╭─ Given records

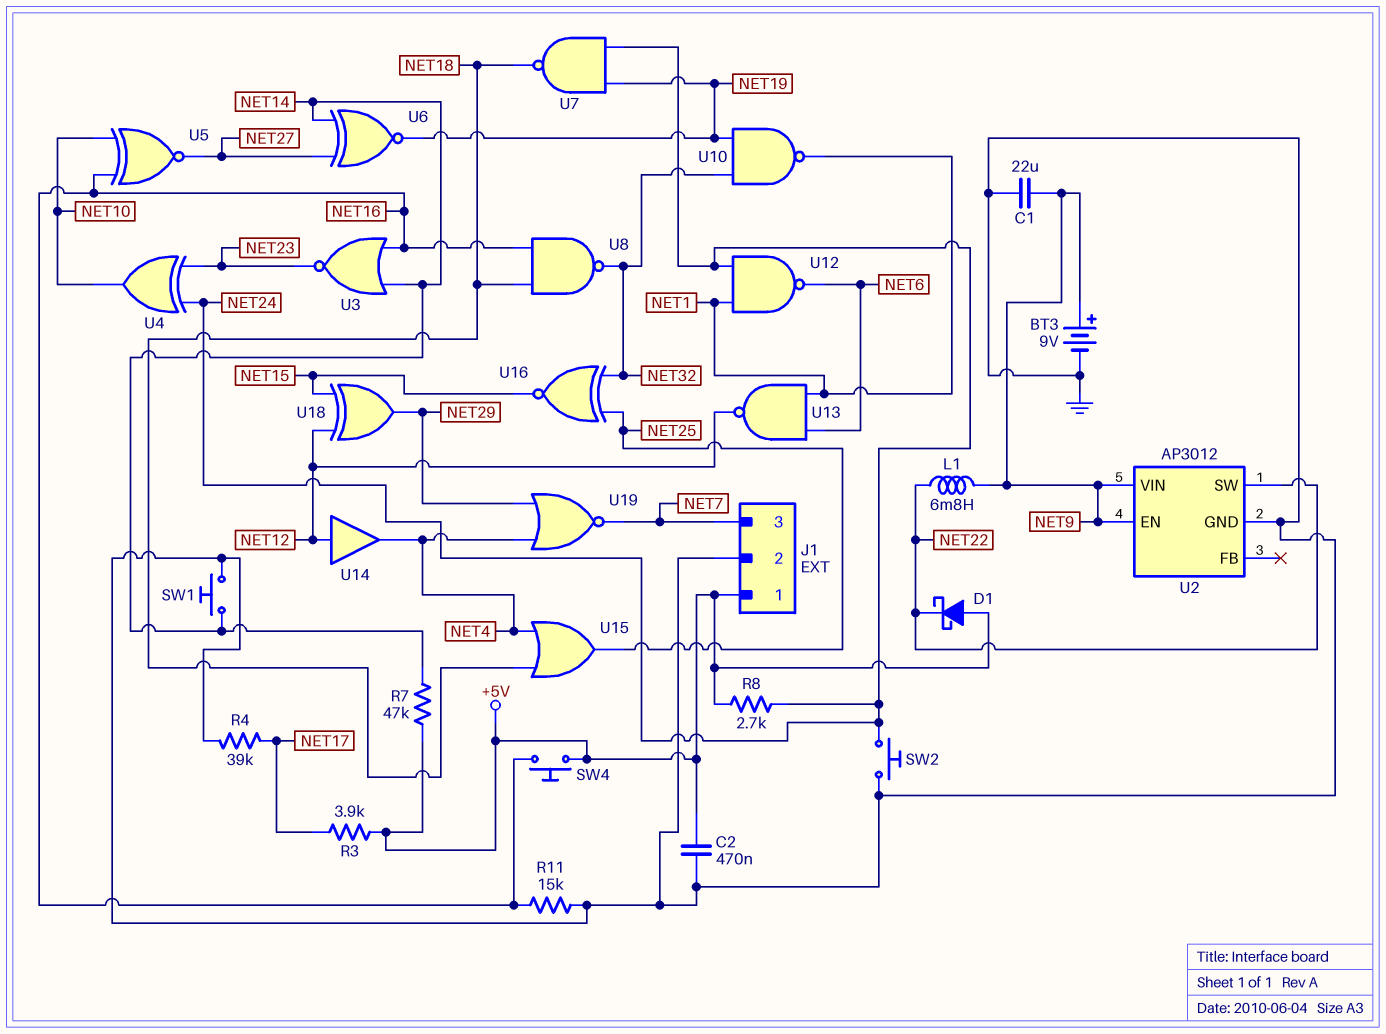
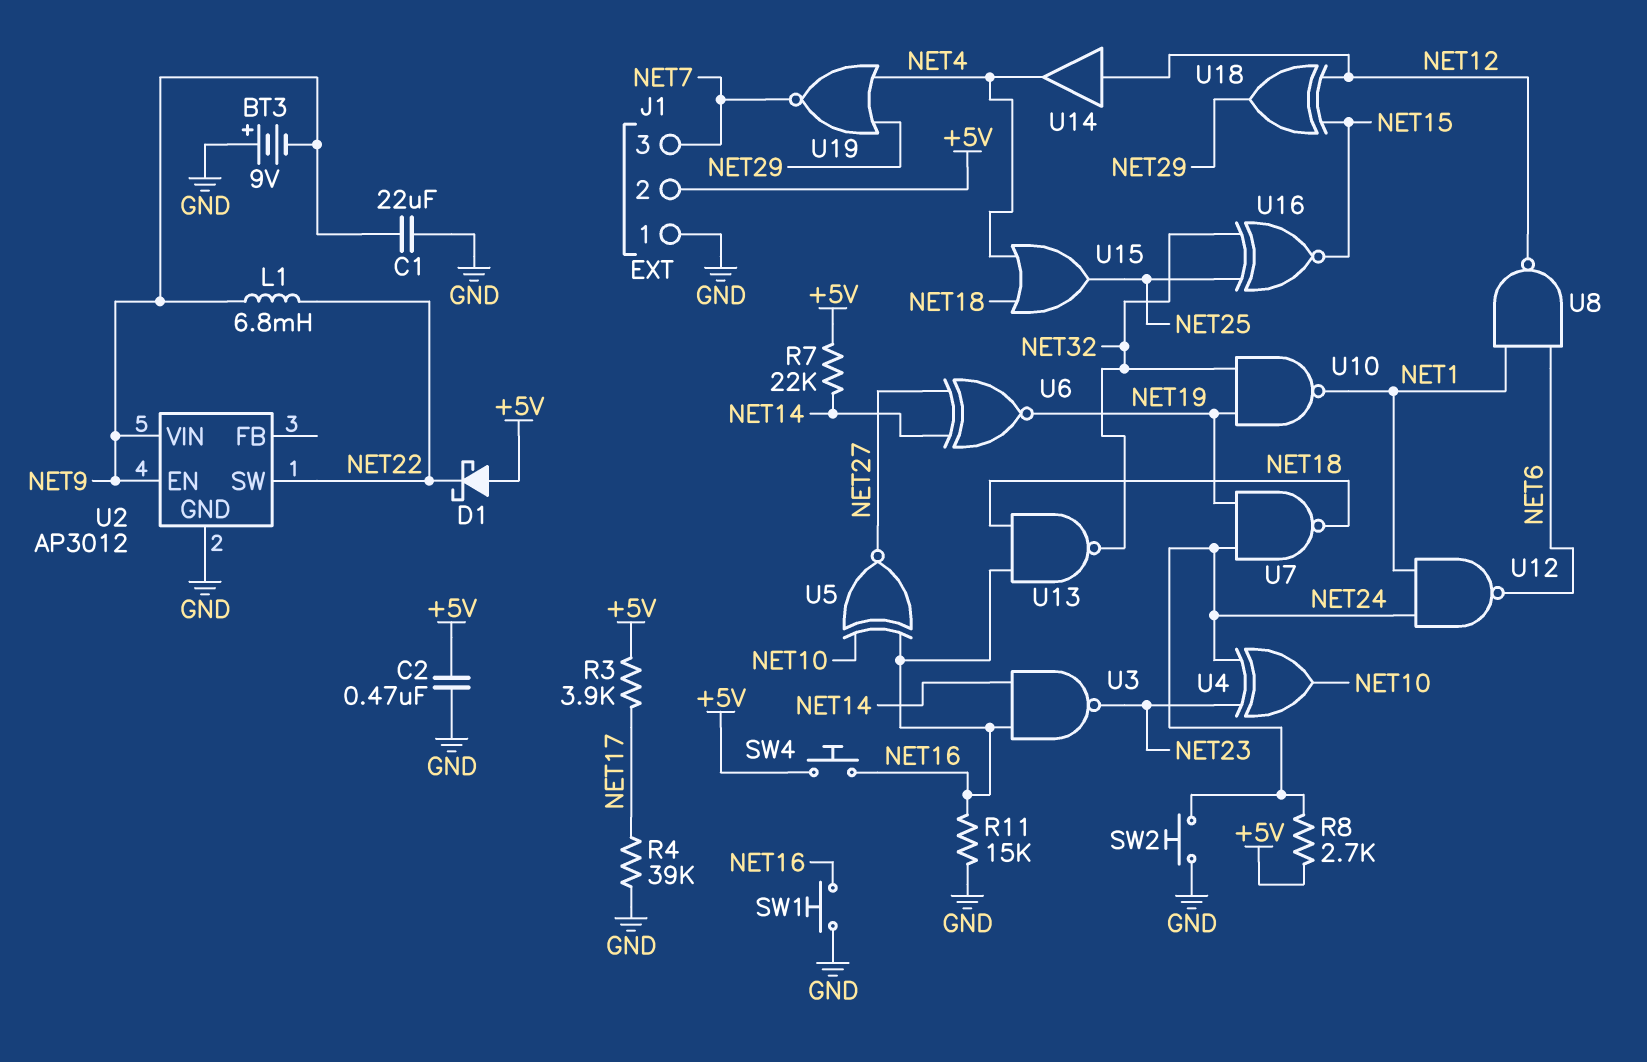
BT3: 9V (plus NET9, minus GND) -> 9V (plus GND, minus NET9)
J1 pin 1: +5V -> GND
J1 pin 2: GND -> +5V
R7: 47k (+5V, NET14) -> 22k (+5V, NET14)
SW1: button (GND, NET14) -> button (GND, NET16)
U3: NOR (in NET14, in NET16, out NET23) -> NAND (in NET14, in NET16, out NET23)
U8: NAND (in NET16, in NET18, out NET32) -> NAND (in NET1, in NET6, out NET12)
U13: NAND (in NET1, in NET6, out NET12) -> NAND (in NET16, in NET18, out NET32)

╰─
╭─ Given records

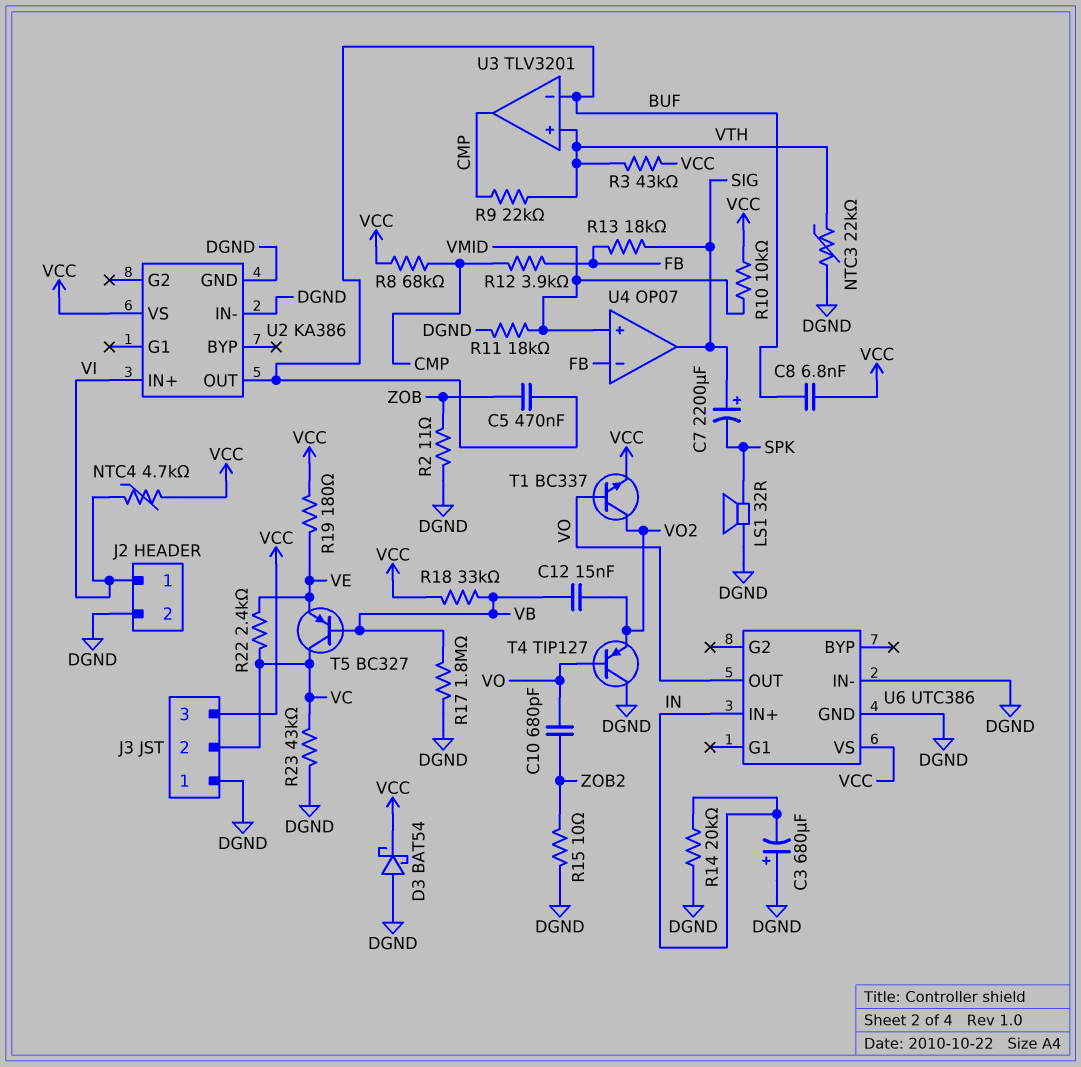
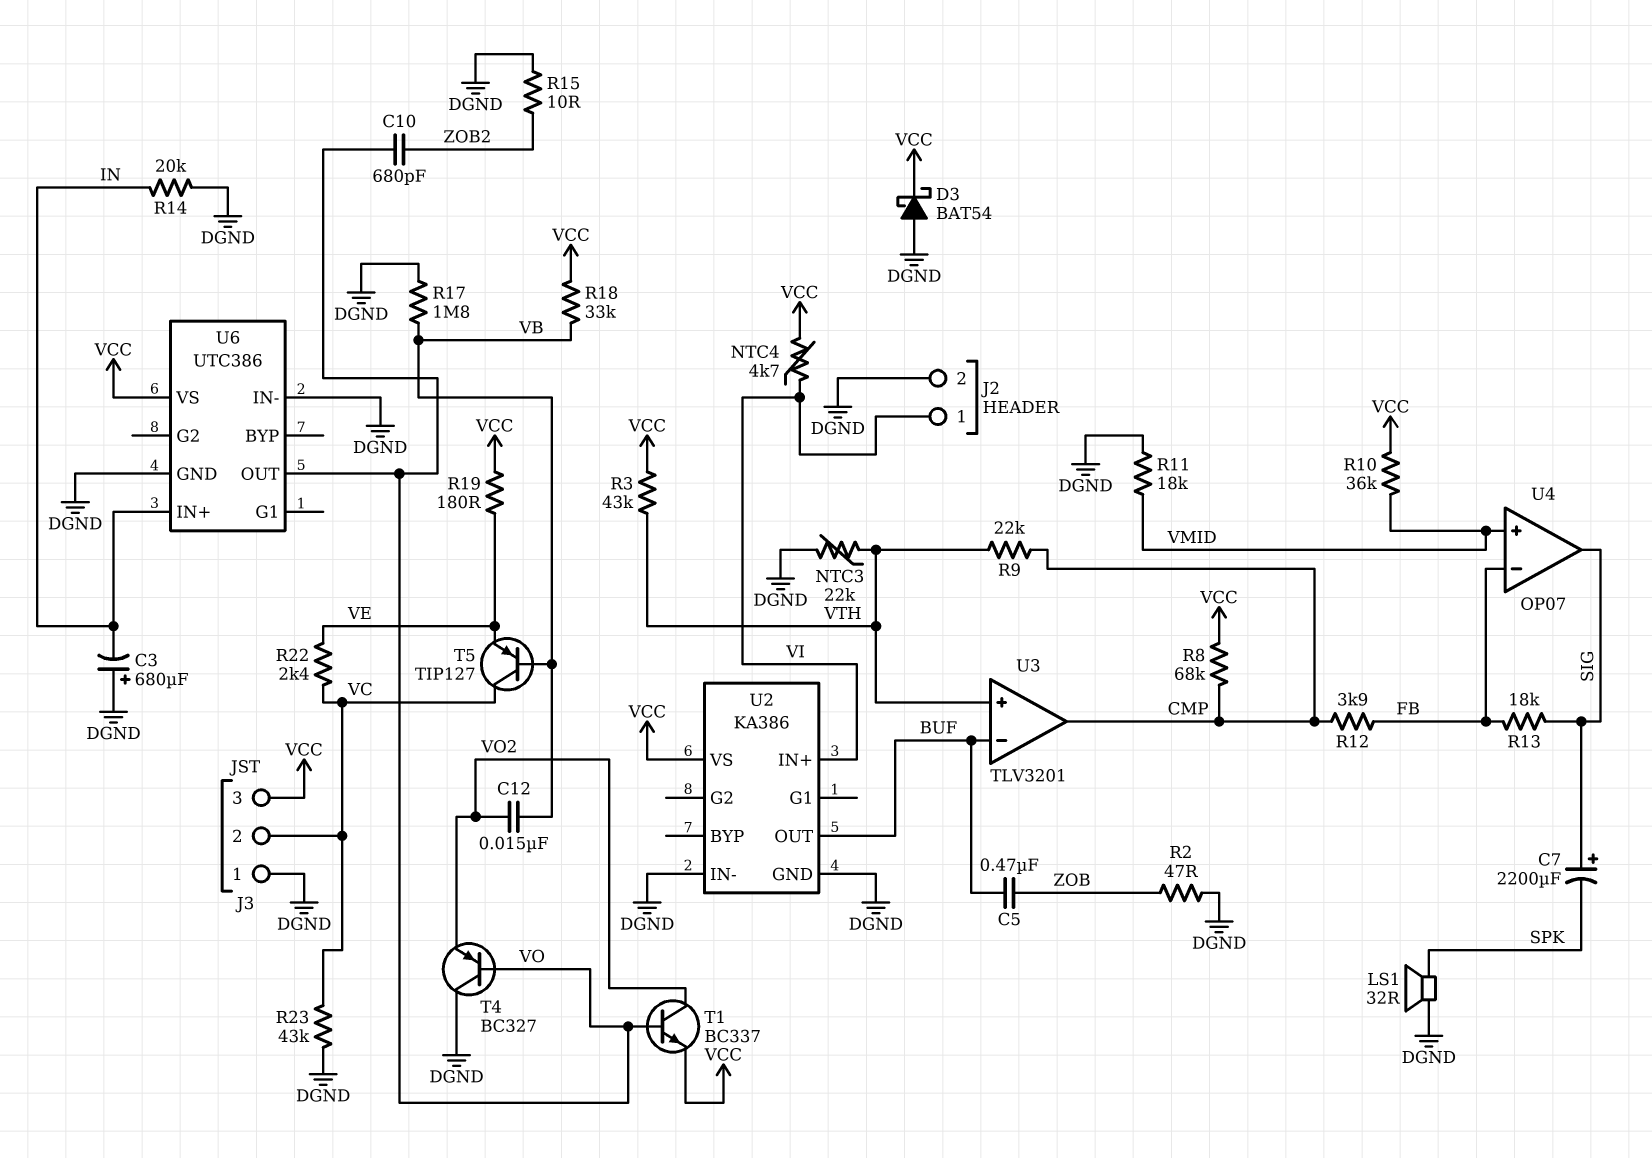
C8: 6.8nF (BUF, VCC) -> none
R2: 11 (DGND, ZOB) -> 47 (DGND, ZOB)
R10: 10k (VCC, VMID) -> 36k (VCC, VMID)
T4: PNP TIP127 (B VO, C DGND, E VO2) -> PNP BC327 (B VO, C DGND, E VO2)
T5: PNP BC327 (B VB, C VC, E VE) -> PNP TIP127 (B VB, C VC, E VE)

╰─

# [Exercise description]
After locating the line holding "U3: NOR (in" above, output exactly that line and every line after it through the line holding "U13: NAND (in". Include nothing else.

# [Your solution]
U3: NOR (in NET14, in NET16, out NET23) -> NAND (in NET14, in NET16, out NET23)
U8: NAND (in NET16, in NET18, out NET32) -> NAND (in NET1, in NET6, out NET12)
U13: NAND (in NET1, in NET6, out NET12) -> NAND (in NET16, in NET18, out NET32)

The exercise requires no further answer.